— start of Source data —

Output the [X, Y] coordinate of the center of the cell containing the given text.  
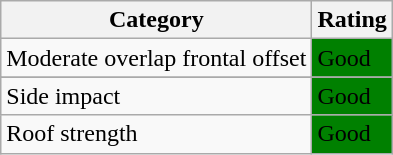
Roof strength [156, 134]
Rating [352, 20]
Category [156, 20]
Side impact [156, 96]
Moderate overlap frontal offset [156, 58]
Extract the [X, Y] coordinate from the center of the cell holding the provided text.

— end of Source data —

### Work instructions
Rewrite all of the entries above with "center" swapped for "midpoint" and nothing else changed, leaving the pictures out.

### Response
Output the [X, Y] coordinate of the midpoint of the cell containing the given text.  
Roof strength [156, 134]
Rating [352, 20]
Category [156, 20]
Side impact [156, 96]
Moderate overlap frontal offset [156, 58]
Extract the [X, Y] coordinate from the midpoint of the cell holding the provided text.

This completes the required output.